Copy exactly the lines of the data below that run from the line holding "(131, 396) = (182, 288): green" through the line holding "(350, 253) = (385, 368): turquoise", both ends included.

Scene comparison data:
__________
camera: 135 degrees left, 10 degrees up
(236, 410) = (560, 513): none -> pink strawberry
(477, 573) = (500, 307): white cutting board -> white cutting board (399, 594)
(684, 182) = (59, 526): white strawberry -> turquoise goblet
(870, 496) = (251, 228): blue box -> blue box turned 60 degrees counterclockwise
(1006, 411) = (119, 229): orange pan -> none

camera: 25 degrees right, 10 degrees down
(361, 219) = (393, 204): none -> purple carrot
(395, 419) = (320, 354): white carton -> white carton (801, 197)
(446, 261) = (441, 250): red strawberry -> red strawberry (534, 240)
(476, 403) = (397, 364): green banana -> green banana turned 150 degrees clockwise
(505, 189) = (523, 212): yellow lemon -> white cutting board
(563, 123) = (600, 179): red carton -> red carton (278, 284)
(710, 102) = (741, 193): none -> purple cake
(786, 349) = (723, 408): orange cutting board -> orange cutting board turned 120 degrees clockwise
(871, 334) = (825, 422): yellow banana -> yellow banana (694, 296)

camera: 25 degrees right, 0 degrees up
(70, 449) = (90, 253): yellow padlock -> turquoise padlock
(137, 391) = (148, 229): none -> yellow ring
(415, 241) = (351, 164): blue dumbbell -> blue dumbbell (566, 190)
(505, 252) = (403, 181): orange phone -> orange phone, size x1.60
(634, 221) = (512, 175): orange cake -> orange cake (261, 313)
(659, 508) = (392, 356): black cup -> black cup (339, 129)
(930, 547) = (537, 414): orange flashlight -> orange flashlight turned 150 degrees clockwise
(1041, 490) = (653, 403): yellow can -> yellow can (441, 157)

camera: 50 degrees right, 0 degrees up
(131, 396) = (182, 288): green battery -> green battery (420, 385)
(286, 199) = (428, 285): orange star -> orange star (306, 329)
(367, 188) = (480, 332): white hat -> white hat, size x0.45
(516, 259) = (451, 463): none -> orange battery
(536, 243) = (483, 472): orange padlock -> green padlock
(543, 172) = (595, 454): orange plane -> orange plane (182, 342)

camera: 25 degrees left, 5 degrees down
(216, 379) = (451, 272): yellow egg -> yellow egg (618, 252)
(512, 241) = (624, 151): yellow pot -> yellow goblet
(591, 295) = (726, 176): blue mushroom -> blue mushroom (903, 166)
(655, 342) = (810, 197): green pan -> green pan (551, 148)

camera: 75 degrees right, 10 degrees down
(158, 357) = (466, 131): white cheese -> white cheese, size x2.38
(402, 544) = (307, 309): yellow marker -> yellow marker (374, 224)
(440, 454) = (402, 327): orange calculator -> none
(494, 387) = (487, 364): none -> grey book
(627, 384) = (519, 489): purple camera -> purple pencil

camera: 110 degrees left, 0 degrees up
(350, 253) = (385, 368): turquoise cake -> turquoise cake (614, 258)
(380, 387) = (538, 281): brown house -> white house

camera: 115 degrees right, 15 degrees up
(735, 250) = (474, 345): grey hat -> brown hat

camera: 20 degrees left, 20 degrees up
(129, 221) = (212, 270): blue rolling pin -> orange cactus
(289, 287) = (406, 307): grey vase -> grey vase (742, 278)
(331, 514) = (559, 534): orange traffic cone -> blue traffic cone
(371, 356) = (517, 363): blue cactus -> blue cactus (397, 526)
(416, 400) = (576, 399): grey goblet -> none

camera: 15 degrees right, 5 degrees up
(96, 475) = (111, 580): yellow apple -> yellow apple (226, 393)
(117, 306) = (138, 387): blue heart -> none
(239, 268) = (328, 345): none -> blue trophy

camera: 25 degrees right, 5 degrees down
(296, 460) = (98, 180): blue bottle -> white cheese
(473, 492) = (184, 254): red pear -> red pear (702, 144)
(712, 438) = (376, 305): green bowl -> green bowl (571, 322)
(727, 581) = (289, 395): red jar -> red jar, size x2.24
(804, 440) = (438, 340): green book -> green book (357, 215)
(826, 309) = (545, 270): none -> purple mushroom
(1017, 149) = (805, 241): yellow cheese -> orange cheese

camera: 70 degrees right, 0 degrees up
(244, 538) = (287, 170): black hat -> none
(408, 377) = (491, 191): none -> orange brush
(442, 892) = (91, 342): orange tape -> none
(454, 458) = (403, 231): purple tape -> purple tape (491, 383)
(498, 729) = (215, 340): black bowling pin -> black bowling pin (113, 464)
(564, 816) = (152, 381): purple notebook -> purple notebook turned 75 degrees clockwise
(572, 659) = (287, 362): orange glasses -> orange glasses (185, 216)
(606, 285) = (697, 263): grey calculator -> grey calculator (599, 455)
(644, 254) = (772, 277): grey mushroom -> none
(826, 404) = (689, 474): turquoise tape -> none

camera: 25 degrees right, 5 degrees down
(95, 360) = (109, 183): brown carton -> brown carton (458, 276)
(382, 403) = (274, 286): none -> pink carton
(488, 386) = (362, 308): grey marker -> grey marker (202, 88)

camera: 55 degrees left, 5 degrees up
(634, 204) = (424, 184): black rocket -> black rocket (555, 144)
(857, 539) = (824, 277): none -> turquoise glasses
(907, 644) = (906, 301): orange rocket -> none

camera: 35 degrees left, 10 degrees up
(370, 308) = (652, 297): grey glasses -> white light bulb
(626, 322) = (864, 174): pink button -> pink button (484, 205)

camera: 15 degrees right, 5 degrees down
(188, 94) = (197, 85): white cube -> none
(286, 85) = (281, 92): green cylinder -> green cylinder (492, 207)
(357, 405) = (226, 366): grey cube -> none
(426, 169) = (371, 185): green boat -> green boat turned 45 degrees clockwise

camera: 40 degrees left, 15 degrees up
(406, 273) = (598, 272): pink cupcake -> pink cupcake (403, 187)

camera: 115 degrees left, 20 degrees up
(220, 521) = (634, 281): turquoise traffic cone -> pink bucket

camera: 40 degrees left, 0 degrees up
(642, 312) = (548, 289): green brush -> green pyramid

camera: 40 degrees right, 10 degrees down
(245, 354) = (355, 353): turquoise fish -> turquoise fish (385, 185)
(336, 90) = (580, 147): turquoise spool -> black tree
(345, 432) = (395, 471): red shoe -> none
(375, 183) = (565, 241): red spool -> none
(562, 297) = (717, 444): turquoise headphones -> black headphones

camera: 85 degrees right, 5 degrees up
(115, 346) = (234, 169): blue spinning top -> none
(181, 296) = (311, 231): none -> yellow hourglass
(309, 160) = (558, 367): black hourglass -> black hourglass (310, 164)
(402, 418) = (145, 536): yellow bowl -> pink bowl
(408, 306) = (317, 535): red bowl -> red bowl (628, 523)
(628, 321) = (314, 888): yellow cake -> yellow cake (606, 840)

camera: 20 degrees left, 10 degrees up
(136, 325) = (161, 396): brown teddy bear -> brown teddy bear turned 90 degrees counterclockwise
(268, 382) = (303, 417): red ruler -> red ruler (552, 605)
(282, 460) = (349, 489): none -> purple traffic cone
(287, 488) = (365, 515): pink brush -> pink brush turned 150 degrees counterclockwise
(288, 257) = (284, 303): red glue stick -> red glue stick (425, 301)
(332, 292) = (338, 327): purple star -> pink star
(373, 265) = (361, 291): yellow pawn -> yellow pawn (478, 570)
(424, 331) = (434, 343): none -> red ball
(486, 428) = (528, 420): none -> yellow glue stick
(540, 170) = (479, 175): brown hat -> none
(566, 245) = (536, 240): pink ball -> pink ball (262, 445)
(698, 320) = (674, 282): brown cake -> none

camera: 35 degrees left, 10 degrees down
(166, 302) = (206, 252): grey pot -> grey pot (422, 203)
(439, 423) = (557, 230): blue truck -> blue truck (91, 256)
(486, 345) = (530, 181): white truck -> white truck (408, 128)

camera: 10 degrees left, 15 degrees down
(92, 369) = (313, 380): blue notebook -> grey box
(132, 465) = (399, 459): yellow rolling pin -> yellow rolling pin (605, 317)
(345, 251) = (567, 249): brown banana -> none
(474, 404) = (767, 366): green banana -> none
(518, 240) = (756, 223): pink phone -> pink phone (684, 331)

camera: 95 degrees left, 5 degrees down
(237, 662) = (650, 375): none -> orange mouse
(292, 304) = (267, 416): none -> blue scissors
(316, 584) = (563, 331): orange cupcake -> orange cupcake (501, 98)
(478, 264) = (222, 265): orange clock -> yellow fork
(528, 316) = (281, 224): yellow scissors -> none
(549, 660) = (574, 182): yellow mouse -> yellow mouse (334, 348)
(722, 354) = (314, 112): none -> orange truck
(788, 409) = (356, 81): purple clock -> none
__________
Your solution
(131, 396) = (182, 288): green battery -> green battery (420, 385)
(286, 199) = (428, 285): orange star -> orange star (306, 329)
(367, 188) = (480, 332): white hat -> white hat, size x0.45
(516, 259) = (451, 463): none -> orange battery
(536, 243) = (483, 472): orange padlock -> green padlock
(543, 172) = (595, 454): orange plane -> orange plane (182, 342)

camera: 25 degrees left, 5 degrees down
(216, 379) = (451, 272): yellow egg -> yellow egg (618, 252)
(512, 241) = (624, 151): yellow pot -> yellow goblet
(591, 295) = (726, 176): blue mushroom -> blue mushroom (903, 166)
(655, 342) = (810, 197): green pan -> green pan (551, 148)

camera: 75 degrees right, 10 degrees down
(158, 357) = (466, 131): white cheese -> white cheese, size x2.38
(402, 544) = (307, 309): yellow marker -> yellow marker (374, 224)
(440, 454) = (402, 327): orange calculator -> none
(494, 387) = (487, 364): none -> grey book
(627, 384) = (519, 489): purple camera -> purple pencil

camera: 110 degrees left, 0 degrees up
(350, 253) = (385, 368): turquoise cake -> turquoise cake (614, 258)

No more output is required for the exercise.